ABOUT THIS TASK: Rewrite the listing below with every "transparent water" changed to "clear water", leaving everything else as it is.
====== DATA FOR REVIEW
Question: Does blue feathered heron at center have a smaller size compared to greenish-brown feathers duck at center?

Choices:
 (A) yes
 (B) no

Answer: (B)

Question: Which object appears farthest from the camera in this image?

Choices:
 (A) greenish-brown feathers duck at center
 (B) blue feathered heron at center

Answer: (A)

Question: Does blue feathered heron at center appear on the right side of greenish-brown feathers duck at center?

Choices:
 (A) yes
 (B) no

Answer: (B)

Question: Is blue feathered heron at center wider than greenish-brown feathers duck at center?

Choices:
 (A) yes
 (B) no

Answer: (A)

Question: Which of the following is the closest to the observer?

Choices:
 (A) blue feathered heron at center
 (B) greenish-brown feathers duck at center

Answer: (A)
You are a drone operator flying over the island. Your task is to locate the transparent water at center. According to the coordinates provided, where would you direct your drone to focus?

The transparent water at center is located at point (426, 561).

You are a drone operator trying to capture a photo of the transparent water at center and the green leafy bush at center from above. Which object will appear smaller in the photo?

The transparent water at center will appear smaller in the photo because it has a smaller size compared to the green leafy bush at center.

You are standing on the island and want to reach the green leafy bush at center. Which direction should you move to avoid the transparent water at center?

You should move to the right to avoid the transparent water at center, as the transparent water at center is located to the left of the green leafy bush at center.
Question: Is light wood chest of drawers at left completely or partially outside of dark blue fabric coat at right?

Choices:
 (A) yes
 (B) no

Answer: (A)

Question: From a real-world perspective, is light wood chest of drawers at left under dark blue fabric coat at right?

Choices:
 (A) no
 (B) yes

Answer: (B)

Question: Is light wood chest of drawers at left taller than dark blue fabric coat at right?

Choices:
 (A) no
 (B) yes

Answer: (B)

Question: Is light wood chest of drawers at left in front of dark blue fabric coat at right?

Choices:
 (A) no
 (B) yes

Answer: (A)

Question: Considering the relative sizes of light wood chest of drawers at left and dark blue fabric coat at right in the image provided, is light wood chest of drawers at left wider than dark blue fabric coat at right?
============
ANSWER TO THIS EXERCISE:
Question: Does blue feathered heron at center have a smaller size compared to greenish-brown feathers duck at center?

Choices:
 (A) yes
 (B) no

Answer: (B)

Question: Which object appears farthest from the camera in this image?

Choices:
 (A) greenish-brown feathers duck at center
 (B) blue feathered heron at center

Answer: (A)

Question: Does blue feathered heron at center appear on the right side of greenish-brown feathers duck at center?

Choices:
 (A) yes
 (B) no

Answer: (B)

Question: Is blue feathered heron at center wider than greenish-brown feathers duck at center?

Choices:
 (A) yes
 (B) no

Answer: (A)

Question: Which of the following is the closest to the observer?

Choices:
 (A) blue feathered heron at center
 (B) greenish-brown feathers duck at center

Answer: (A)
You are a drone operator flying over the island. Your task is to locate the clear water at center. According to the coordinates provided, where would you direct your drone to focus?

The clear water at center is located at point (426, 561).

You are a drone operator trying to capture a photo of the clear water at center and the green leafy bush at center from above. Which object will appear smaller in the photo?

The clear water at center will appear smaller in the photo because it has a smaller size compared to the green leafy bush at center.

You are standing on the island and want to reach the green leafy bush at center. Which direction should you move to avoid the clear water at center?

You should move to the right to avoid the clear water at center, as the clear water at center is located to the left of the green leafy bush at center.
Question: Is light wood chest of drawers at left completely or partially outside of dark blue fabric coat at right?

Choices:
 (A) yes
 (B) no

Answer: (A)

Question: From a real-world perspective, is light wood chest of drawers at left under dark blue fabric coat at right?

Choices:
 (A) no
 (B) yes

Answer: (B)

Question: Is light wood chest of drawers at left taller than dark blue fabric coat at right?

Choices:
 (A) no
 (B) yes

Answer: (B)

Question: Is light wood chest of drawers at left in front of dark blue fabric coat at right?

Choices:
 (A) no
 (B) yes

Answer: (A)

Question: Considering the relative sizes of light wood chest of drawers at left and dark blue fabric coat at right in the image provided, is light wood chest of drawers at left wider than dark blue fabric coat at right?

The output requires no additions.